▶ _Problem details_
Quote the entries word for word. Omit the pictures.

Records for this task Start Marker

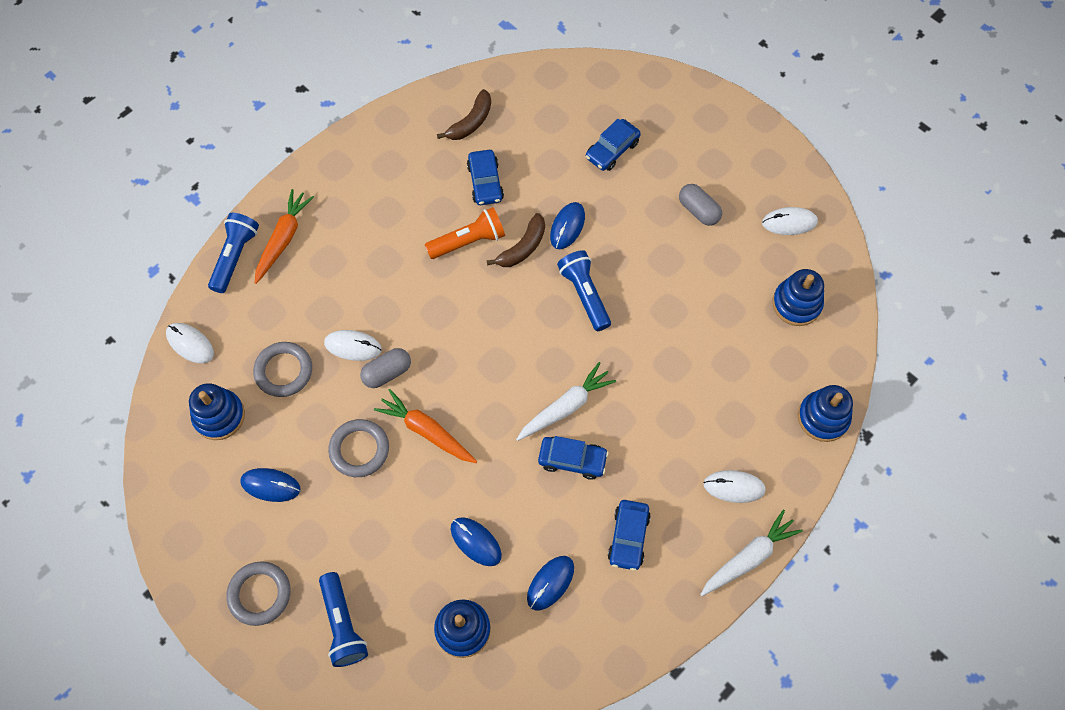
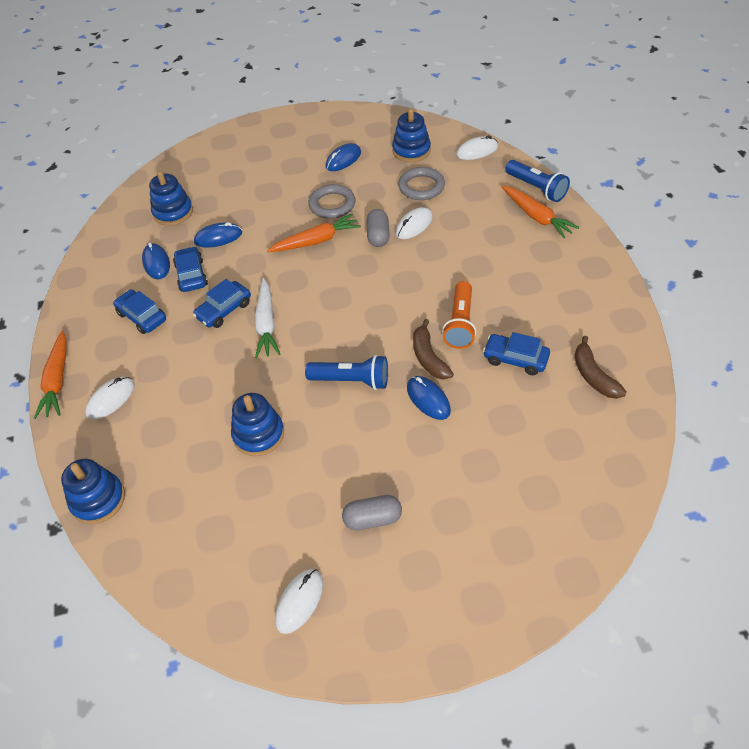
camera: 125 degrees right, 15 degrees down
(259, 594) = (279, 138): grey ring -> none
(343, 625) = (228, 165): blue flashlight -> none
(612, 150) = (494, 478): blue car -> blue car (191, 275)
(749, 557) = (57, 380): white carrot -> orange carrot
(796, 304) = (211, 548): blue stacking toy -> blue stacking toy (258, 434)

Records for this task End Marker

▶ _Final answer_
camera: 125 degrees right, 15 degrees down
(259, 594) = (279, 138): grey ring -> none
(343, 625) = (228, 165): blue flashlight -> none
(612, 150) = (494, 478): blue car -> blue car (191, 275)
(749, 557) = (57, 380): white carrot -> orange carrot
(796, 304) = (211, 548): blue stacking toy -> blue stacking toy (258, 434)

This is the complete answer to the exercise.